DIRECTIONS
Please copy out all lines of the entries that contain the word "cone".

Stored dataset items
== Segment start ==

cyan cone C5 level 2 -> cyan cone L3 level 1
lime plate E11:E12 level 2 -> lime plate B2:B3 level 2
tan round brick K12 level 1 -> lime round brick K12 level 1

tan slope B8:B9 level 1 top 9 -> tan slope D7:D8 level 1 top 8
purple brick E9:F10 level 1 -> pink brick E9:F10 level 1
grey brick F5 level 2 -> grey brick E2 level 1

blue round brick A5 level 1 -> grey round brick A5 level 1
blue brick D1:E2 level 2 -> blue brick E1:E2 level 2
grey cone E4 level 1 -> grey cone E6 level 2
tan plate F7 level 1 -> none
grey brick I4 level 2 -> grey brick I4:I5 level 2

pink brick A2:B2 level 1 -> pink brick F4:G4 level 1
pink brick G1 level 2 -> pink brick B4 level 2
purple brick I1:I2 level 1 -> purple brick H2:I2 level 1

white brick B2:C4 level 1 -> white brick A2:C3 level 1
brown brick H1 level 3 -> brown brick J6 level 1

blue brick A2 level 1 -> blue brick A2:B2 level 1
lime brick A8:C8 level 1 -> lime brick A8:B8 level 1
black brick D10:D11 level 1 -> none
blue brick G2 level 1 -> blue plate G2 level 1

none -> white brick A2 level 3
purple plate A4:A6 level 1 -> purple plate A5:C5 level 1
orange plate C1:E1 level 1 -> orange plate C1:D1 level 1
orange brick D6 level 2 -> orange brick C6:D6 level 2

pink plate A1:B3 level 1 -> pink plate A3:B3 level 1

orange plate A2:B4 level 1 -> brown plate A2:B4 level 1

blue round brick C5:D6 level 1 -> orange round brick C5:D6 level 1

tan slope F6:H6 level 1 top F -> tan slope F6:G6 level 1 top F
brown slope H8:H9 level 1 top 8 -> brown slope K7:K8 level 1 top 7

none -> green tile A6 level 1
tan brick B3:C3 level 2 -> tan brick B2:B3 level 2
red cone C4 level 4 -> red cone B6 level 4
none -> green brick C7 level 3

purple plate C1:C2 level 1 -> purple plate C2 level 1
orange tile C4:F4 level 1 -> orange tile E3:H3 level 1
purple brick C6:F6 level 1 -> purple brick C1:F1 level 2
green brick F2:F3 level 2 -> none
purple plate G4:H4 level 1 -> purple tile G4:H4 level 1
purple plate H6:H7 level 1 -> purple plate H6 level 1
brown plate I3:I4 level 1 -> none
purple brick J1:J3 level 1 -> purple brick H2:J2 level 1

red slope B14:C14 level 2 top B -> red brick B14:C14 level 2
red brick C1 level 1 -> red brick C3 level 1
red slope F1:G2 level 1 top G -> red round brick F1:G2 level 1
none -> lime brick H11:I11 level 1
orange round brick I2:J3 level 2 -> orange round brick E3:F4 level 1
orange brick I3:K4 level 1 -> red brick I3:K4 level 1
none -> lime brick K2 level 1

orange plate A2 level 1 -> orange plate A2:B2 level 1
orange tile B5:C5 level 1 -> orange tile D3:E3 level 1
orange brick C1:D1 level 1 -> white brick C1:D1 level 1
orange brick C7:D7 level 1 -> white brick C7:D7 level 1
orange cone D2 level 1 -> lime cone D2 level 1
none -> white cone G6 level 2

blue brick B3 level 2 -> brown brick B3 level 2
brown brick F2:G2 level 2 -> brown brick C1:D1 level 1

== Segment end ==

EXERCISE OUTPUT
cyan cone C5 level 2 -> cyan cone L3 level 1
grey cone E4 level 1 -> grey cone E6 level 2
red cone C4 level 4 -> red cone B6 level 4
orange cone D2 level 1 -> lime cone D2 level 1
none -> white cone G6 level 2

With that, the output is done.